*What is expected*: Copy the rows starting with the line that contains "Snowdale [1385, 667]" and going on through the line that contains "so click(x=401, y=1169).", reproducing them verbatim.

*Dataset records*:
○ ○ ○ ○ ○ ○ ○
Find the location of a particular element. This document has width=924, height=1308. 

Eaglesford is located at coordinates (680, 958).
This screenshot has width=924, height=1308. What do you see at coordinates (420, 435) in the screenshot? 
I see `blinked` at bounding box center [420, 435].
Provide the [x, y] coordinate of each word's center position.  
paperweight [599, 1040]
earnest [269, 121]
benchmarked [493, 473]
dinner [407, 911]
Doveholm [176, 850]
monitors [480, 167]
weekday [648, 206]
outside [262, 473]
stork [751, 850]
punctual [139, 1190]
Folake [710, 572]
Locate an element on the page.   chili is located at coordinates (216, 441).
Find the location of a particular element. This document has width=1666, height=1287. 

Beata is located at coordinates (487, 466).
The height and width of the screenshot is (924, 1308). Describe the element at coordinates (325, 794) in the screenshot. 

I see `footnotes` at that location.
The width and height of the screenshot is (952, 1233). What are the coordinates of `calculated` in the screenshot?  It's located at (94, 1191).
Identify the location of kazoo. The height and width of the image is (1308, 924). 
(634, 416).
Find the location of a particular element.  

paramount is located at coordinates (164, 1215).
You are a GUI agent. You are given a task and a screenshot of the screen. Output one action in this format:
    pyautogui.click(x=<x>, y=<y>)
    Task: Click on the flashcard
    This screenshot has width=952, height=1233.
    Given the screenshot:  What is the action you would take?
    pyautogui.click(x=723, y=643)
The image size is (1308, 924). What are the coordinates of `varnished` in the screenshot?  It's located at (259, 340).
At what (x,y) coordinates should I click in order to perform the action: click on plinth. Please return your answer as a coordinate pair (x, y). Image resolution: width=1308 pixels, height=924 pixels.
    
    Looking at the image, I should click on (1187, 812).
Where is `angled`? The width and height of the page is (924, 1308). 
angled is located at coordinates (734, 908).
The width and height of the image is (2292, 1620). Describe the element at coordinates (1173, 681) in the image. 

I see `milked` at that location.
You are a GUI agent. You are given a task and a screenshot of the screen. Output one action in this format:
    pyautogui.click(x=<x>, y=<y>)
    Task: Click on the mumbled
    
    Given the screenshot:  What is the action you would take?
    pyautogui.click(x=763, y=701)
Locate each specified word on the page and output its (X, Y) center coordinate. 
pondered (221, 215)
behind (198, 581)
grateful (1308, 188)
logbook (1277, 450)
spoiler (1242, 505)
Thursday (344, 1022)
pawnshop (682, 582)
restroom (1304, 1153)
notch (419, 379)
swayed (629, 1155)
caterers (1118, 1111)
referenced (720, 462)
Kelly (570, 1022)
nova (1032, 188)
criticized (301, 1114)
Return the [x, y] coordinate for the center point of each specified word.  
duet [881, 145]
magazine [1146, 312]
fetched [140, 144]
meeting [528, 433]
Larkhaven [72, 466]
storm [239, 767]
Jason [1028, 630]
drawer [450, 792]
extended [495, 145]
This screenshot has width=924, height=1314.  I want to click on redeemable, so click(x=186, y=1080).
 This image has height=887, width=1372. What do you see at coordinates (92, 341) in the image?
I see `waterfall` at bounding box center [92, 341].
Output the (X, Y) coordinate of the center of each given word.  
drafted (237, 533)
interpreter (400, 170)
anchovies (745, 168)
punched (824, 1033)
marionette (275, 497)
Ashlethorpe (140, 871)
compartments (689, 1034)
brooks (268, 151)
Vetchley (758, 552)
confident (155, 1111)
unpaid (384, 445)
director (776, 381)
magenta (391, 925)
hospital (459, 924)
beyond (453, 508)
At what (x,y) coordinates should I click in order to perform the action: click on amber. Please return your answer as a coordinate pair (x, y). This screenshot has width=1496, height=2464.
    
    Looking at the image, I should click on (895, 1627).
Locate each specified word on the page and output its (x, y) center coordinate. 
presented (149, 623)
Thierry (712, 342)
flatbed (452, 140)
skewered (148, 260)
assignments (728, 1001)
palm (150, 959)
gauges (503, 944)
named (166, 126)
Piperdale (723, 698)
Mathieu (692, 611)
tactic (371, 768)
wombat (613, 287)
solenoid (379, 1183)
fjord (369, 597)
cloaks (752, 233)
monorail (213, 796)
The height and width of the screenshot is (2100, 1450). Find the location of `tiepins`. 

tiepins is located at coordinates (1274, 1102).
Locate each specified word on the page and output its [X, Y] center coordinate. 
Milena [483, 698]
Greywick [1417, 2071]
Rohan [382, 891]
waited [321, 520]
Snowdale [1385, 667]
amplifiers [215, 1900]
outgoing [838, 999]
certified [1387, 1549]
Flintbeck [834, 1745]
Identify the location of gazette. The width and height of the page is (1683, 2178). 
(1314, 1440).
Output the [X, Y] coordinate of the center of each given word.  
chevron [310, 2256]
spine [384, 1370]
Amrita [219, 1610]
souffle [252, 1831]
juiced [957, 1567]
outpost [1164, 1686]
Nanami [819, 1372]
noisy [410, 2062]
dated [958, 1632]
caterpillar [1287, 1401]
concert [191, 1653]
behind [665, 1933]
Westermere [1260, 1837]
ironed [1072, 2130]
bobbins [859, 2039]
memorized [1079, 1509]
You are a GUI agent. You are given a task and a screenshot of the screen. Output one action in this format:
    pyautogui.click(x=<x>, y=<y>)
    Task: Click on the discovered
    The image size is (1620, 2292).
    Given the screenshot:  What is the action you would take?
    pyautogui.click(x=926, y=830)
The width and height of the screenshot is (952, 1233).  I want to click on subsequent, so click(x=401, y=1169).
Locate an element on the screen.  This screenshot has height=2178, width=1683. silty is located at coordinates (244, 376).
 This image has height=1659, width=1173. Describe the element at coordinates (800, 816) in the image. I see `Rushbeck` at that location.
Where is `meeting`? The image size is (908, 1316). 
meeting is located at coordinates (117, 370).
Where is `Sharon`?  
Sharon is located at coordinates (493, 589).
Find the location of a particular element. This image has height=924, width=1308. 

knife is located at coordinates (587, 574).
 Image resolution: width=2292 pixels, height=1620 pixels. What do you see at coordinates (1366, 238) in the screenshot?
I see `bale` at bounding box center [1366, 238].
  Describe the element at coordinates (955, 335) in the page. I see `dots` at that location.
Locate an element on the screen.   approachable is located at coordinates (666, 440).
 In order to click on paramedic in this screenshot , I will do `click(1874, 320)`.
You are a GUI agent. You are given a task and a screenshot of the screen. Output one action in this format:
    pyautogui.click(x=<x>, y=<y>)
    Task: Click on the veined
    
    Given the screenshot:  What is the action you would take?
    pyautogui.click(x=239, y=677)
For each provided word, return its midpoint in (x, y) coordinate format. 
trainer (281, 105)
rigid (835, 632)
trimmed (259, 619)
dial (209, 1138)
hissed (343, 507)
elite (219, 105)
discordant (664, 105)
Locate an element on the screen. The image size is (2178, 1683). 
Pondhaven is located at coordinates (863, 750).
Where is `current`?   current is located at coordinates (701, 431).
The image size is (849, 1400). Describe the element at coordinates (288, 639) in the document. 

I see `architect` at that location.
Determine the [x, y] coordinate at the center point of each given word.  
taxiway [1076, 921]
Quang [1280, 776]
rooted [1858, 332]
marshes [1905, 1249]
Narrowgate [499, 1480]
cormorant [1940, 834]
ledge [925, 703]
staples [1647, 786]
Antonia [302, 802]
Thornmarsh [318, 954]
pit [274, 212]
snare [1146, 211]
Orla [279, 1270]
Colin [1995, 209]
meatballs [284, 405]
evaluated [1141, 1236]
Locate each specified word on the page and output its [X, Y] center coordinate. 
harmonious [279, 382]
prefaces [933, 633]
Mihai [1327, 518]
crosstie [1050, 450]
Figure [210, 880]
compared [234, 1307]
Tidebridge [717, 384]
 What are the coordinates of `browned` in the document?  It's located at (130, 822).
○ ○ ○ ○ ○ ○ ○
*Solution to the problem*:
Snowdale [1385, 667]
amplifiers [215, 1900]
outgoing [838, 999]
certified [1387, 1549]
Flintbeck [834, 1745]
Identify the location of gazette. The width and height of the page is (1683, 2178). 
(1314, 1440).
Output the [X, Y] coordinate of the center of each given word.  
chevron [310, 2256]
spine [384, 1370]
Amrita [219, 1610]
souffle [252, 1831]
juiced [957, 1567]
outpost [1164, 1686]
Nanami [819, 1372]
noisy [410, 2062]
dated [958, 1632]
caterpillar [1287, 1401]
concert [191, 1653]
behind [665, 1933]
Westermere [1260, 1837]
ironed [1072, 2130]
bobbins [859, 2039]
memorized [1079, 1509]
You are a GUI agent. You are given a task and a screenshot of the screen. Output one action in this format:
    pyautogui.click(x=<x>, y=<y>)
    Task: Click on the discovered
    The image size is (1620, 2292).
    Given the screenshot:  What is the action you would take?
    pyautogui.click(x=926, y=830)
The width and height of the screenshot is (952, 1233).  I want to click on subsequent, so click(x=401, y=1169).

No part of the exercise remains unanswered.